Copy everything in the records exactly; the pictures stay out.

*EXERCISE MATERIAL*.
┄┄┄┄┄┄

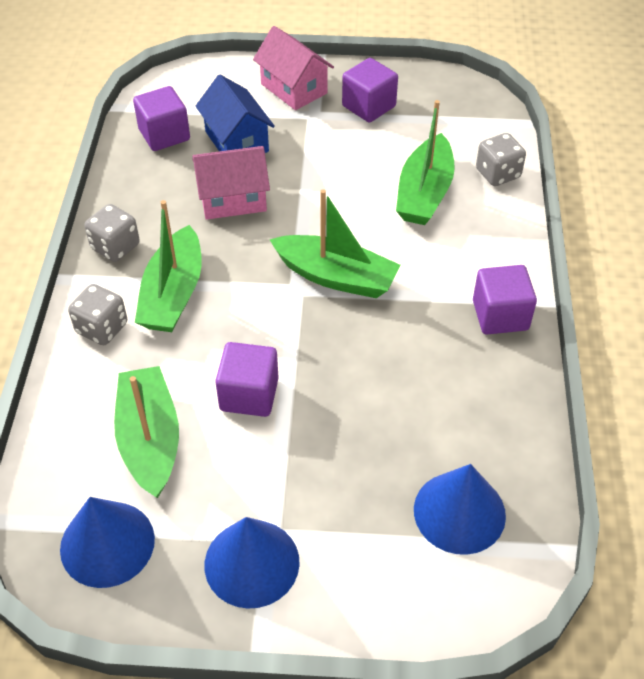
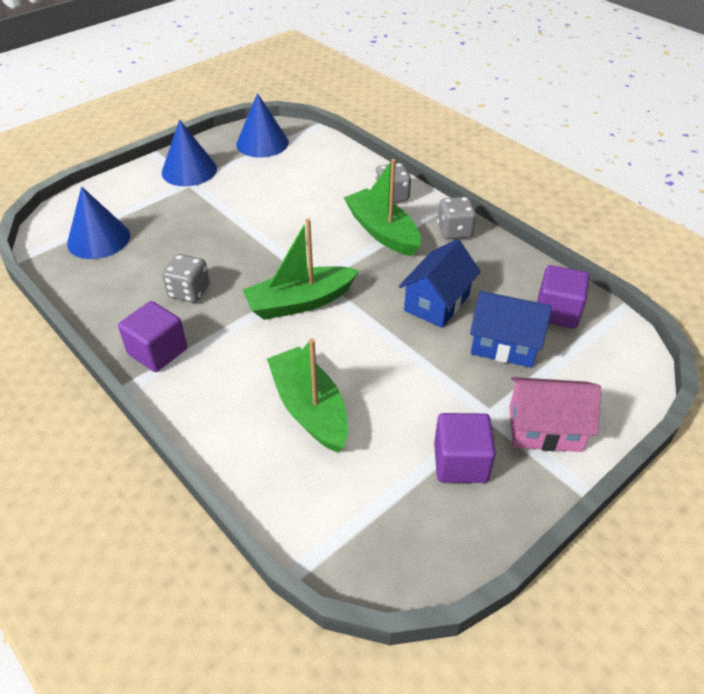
camera: 135 degrees right, 5 degrees down
(150, 439) = (295, 177): green boat -> none
(233, 199) = (437, 303): pink house -> blue house
(249, 394) = (271, 218): purple cube -> none
(498, 174) = (266, 477): grey dice -> grey dice (189, 292)

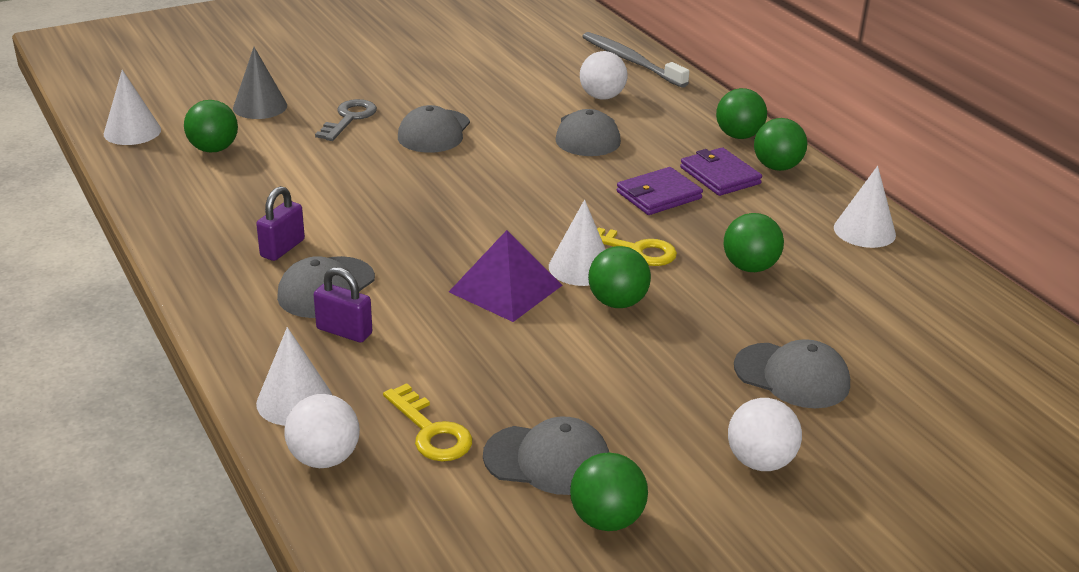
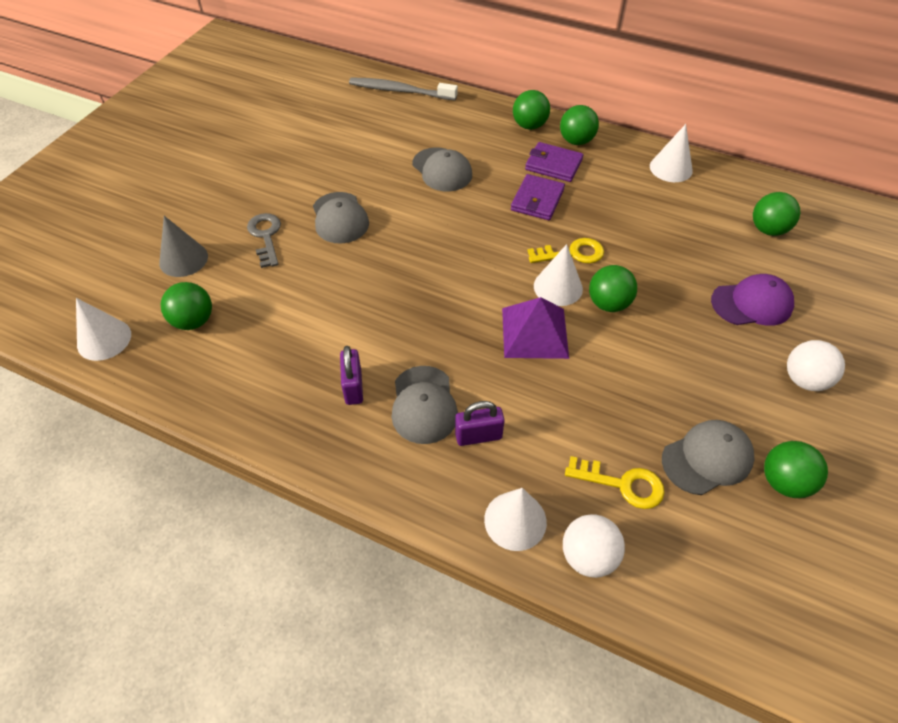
camera: 35 degrees left, 20 degrees up
(602, 97) = (415, 131): white ball -> none
(750, 267) = (645, 231): green ball -> green ball (767, 229)
(792, 376) = (752, 303): grey cap -> purple cap

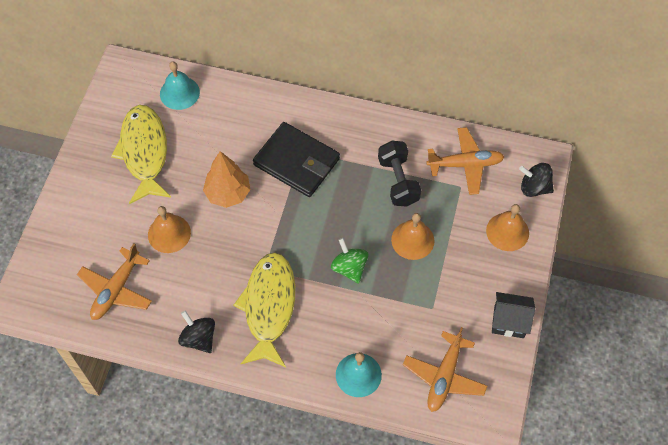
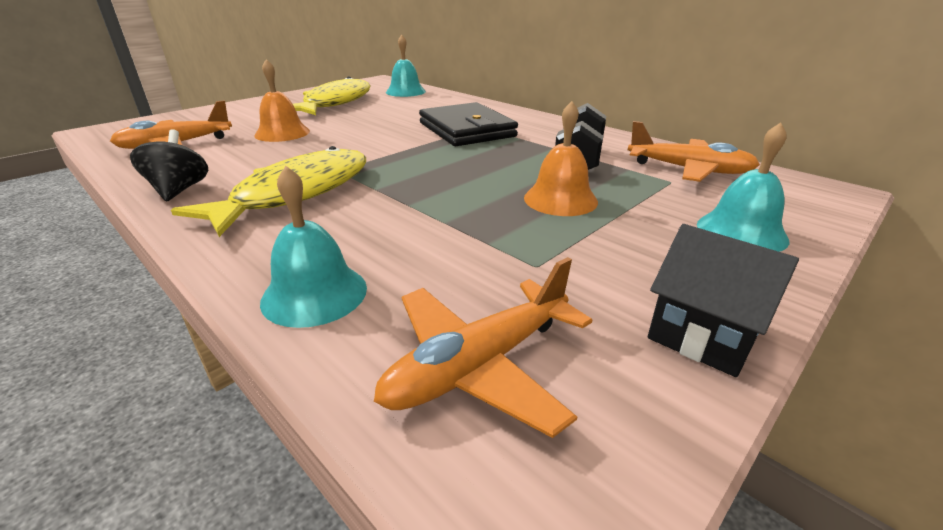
camera: 30 degrees right, 30 degrees down
(228, 193) = (372, 129): orange tree -> none
(349, 268) = (442, 195): green spinning top -> none
(507, 231) = (741, 232): orange bell -> turquoise bell
(534, 187) = (809, 208): black spinning top -> none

┄┄┄┄┄┄

*EXPECTED ANSWER*.
camera: 135 degrees right, 5 degrees down
(150, 439) = (295, 177): green boat -> none
(233, 199) = (437, 303): pink house -> blue house
(249, 394) = (271, 218): purple cube -> none
(498, 174) = (266, 477): grey dice -> grey dice (189, 292)

camera: 35 degrees left, 20 degrees up
(602, 97) = (415, 131): white ball -> none
(750, 267) = (645, 231): green ball -> green ball (767, 229)
(792, 376) = (752, 303): grey cap -> purple cap

camera: 30 degrees right, 30 degrees down
(228, 193) = (372, 129): orange tree -> none
(349, 268) = (442, 195): green spinning top -> none
(507, 231) = (741, 232): orange bell -> turquoise bell
(534, 187) = (809, 208): black spinning top -> none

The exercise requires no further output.